Problem requirements
Would you please copy each line of the listing that mentions "none"?

Data extracts
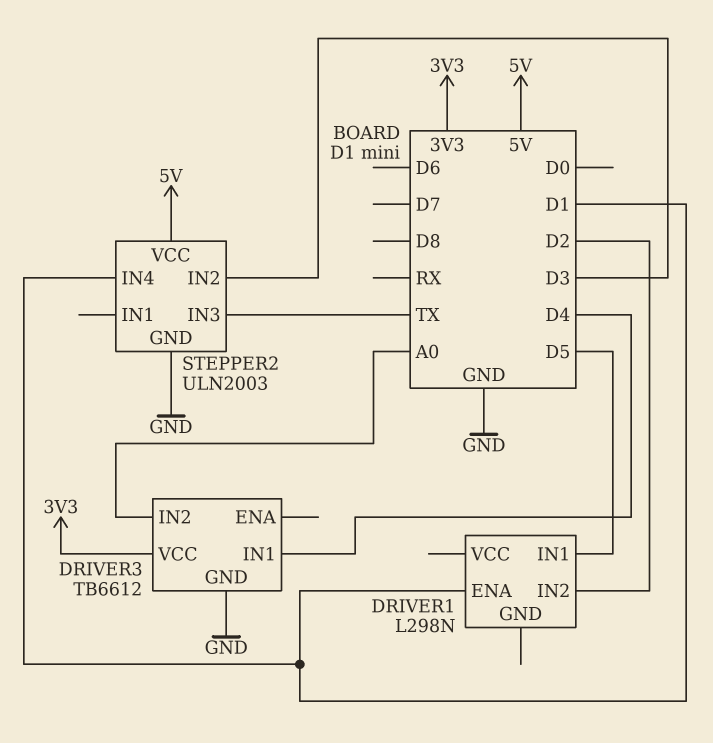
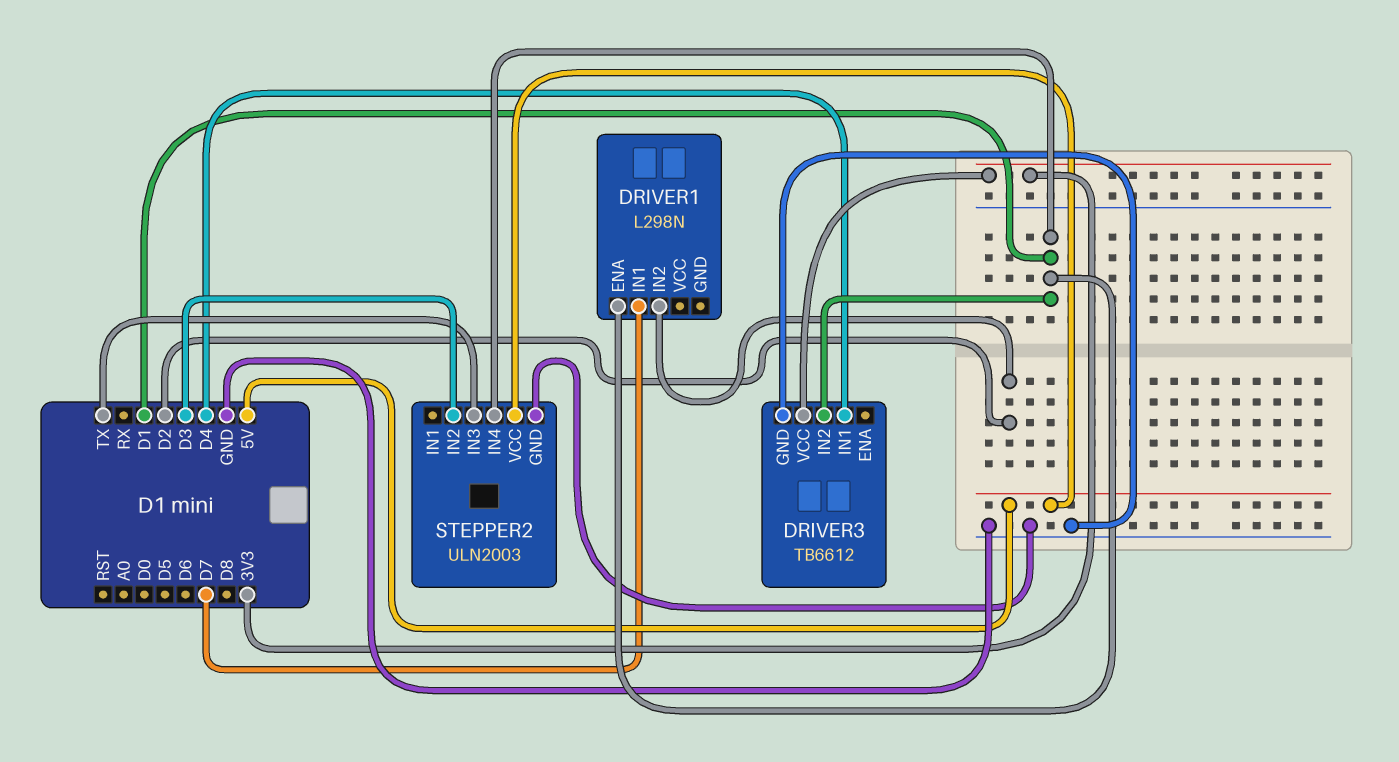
DRIVER1 pin IN1: D5 -> D7
DRIVER3 pin IN2: A0 -> D1

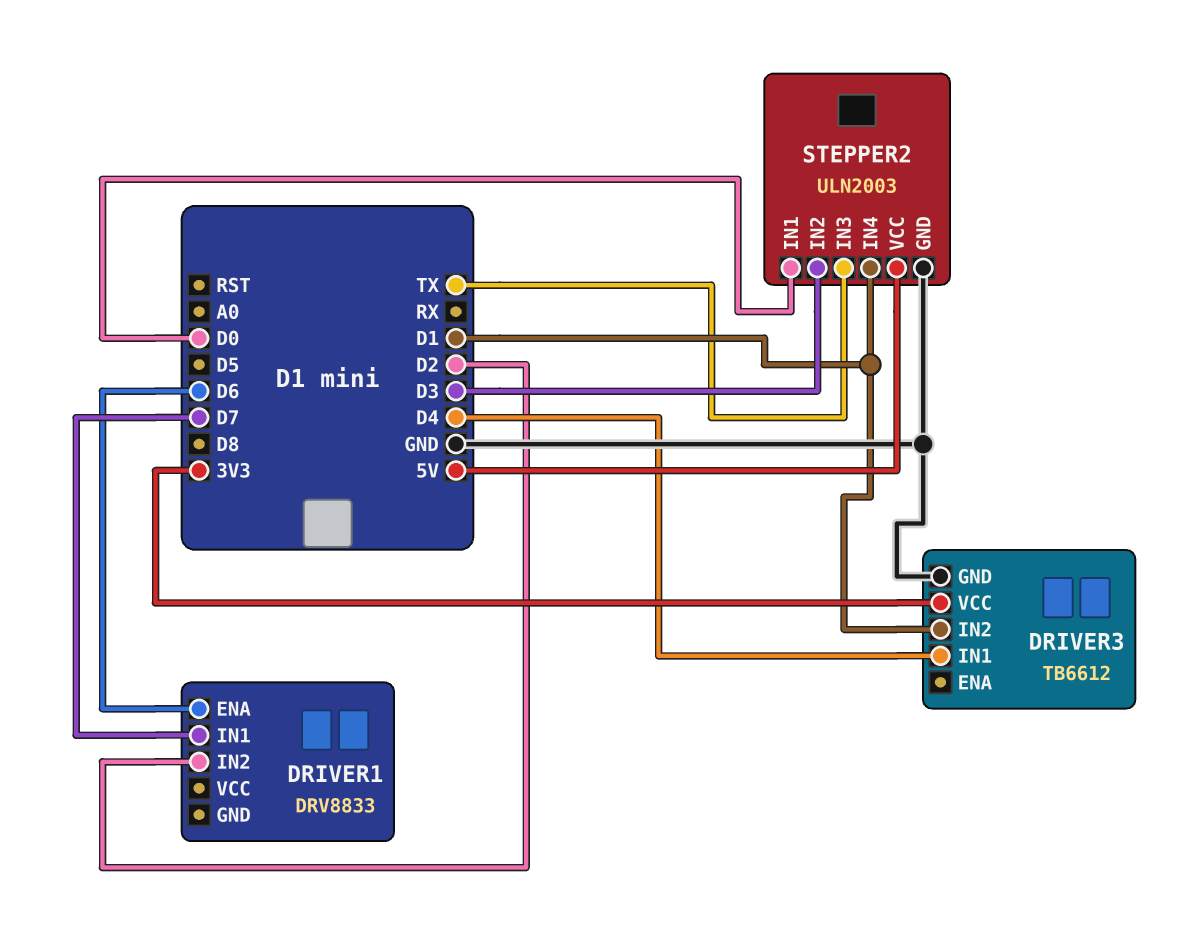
DRIVER1: L298N -> DRV8833
DRIVER1 pin ENA: D1 -> D6
STEPPER2 pin IN1: none -> D0

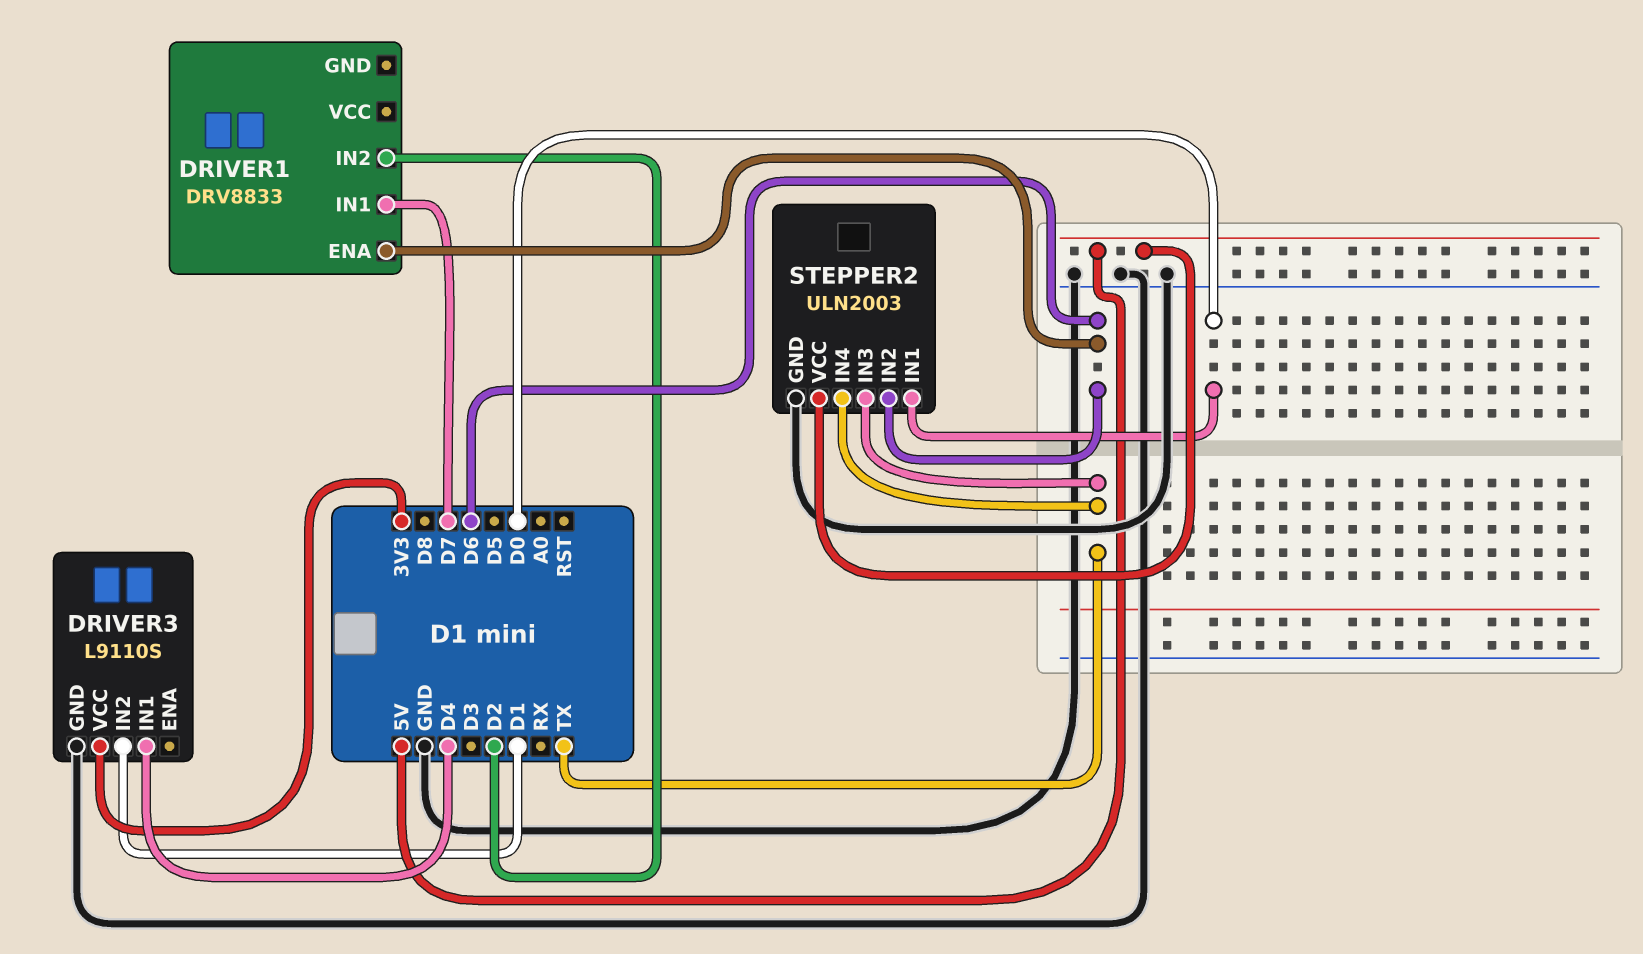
DRIVER3: TB6612 -> L9110S
STEPPER2 pin IN2: D3 -> D6
STEPPER2 pin IN4: D1 -> TX

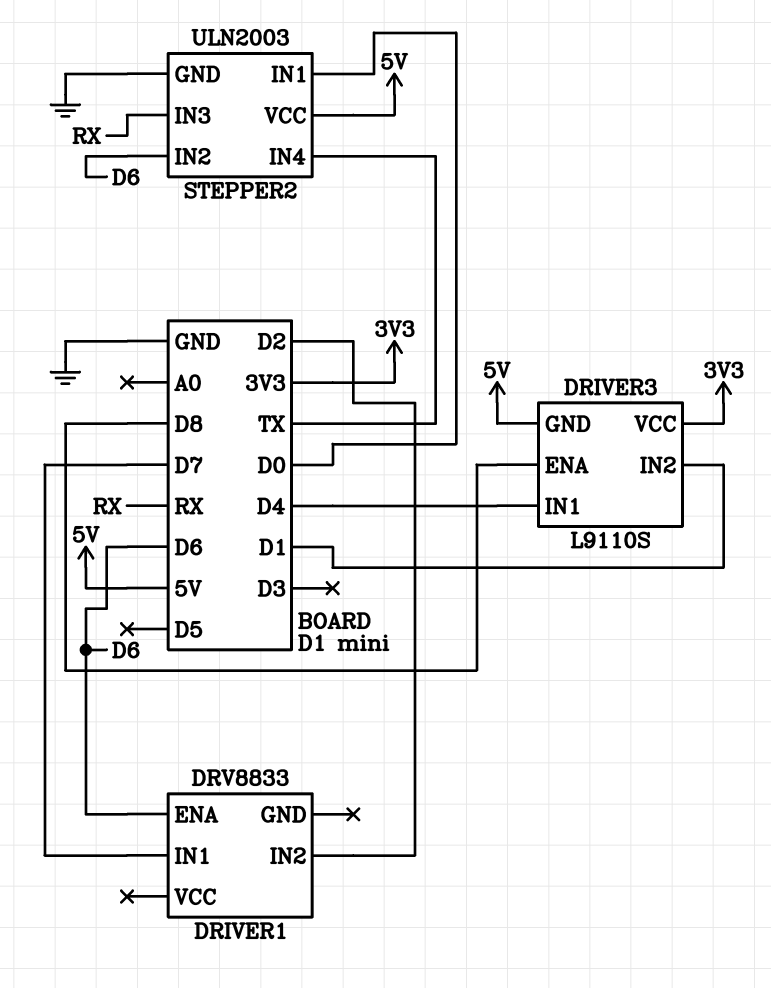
DRIVER3 pin ENA: none -> D8
DRIVER3 pin GND: GND -> 5V
STEPPER2 pin IN3: TX -> RX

Task answer
STEPPER2 pin IN1: none -> D0
DRIVER3 pin ENA: none -> D8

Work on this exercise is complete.